TASK GOAL:
Give back every entry below, unchanged.

DATA SUPPLIED:
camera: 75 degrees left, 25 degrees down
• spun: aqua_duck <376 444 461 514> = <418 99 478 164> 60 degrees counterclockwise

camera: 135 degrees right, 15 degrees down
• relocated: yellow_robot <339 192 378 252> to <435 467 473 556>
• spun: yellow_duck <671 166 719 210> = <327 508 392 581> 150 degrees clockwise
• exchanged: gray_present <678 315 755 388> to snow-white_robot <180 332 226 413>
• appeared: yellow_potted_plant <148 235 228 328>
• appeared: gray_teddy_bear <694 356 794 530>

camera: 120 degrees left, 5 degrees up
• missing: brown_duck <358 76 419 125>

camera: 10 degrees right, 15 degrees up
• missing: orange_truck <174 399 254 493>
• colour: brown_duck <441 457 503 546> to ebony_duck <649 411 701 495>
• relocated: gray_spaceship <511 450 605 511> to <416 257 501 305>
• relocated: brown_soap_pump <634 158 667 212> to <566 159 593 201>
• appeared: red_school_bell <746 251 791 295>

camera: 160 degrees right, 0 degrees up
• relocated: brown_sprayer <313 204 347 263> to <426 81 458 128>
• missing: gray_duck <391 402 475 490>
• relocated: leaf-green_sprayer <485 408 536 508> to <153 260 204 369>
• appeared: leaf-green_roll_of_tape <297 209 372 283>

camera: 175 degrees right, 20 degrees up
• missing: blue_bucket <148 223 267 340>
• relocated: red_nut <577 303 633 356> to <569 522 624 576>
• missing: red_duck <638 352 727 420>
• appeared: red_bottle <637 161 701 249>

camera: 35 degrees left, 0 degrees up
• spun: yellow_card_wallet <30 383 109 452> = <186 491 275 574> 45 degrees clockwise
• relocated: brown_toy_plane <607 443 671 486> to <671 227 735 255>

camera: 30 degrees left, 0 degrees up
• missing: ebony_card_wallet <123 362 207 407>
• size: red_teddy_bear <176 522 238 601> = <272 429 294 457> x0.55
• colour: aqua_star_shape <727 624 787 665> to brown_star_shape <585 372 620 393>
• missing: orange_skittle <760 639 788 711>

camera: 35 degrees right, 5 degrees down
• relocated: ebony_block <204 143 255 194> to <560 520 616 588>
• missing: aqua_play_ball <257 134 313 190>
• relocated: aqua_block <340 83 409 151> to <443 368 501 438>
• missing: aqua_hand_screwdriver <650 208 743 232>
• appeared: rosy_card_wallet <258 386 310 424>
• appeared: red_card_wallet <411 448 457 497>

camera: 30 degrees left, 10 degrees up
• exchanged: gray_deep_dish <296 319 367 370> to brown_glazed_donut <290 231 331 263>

SOLUTION TO THIS PROBLEM:
camera: 75 degrees left, 25 degrees down
• spun: aqua_duck <376 444 461 514> = <418 99 478 164> 60 degrees counterclockwise

camera: 135 degrees right, 15 degrees down
• relocated: yellow_robot <339 192 378 252> to <435 467 473 556>
• spun: yellow_duck <671 166 719 210> = <327 508 392 581> 150 degrees clockwise
• exchanged: gray_present <678 315 755 388> to snow-white_robot <180 332 226 413>
• appeared: yellow_potted_plant <148 235 228 328>
• appeared: gray_teddy_bear <694 356 794 530>

camera: 120 degrees left, 5 degrees up
• missing: brown_duck <358 76 419 125>

camera: 10 degrees right, 15 degrees up
• missing: orange_truck <174 399 254 493>
• colour: brown_duck <441 457 503 546> to ebony_duck <649 411 701 495>
• relocated: gray_spaceship <511 450 605 511> to <416 257 501 305>
• relocated: brown_soap_pump <634 158 667 212> to <566 159 593 201>
• appeared: red_school_bell <746 251 791 295>

camera: 160 degrees right, 0 degrees up
• relocated: brown_sprayer <313 204 347 263> to <426 81 458 128>
• missing: gray_duck <391 402 475 490>
• relocated: leaf-green_sprayer <485 408 536 508> to <153 260 204 369>
• appeared: leaf-green_roll_of_tape <297 209 372 283>

camera: 175 degrees right, 20 degrees up
• missing: blue_bucket <148 223 267 340>
• relocated: red_nut <577 303 633 356> to <569 522 624 576>
• missing: red_duck <638 352 727 420>
• appeared: red_bottle <637 161 701 249>

camera: 35 degrees left, 0 degrees up
• spun: yellow_card_wallet <30 383 109 452> = <186 491 275 574> 45 degrees clockwise
• relocated: brown_toy_plane <607 443 671 486> to <671 227 735 255>

camera: 30 degrees left, 0 degrees up
• missing: ebony_card_wallet <123 362 207 407>
• size: red_teddy_bear <176 522 238 601> = <272 429 294 457> x0.55
• colour: aqua_star_shape <727 624 787 665> to brown_star_shape <585 372 620 393>
• missing: orange_skittle <760 639 788 711>

camera: 35 degrees right, 5 degrees down
• relocated: ebony_block <204 143 255 194> to <560 520 616 588>
• missing: aqua_play_ball <257 134 313 190>
• relocated: aqua_block <340 83 409 151> to <443 368 501 438>
• missing: aqua_hand_screwdriver <650 208 743 232>
• appeared: rosy_card_wallet <258 386 310 424>
• appeared: red_card_wallet <411 448 457 497>

camera: 30 degrees left, 10 degrees up
• exchanged: gray_deep_dish <296 319 367 370> to brown_glazed_donut <290 231 331 263>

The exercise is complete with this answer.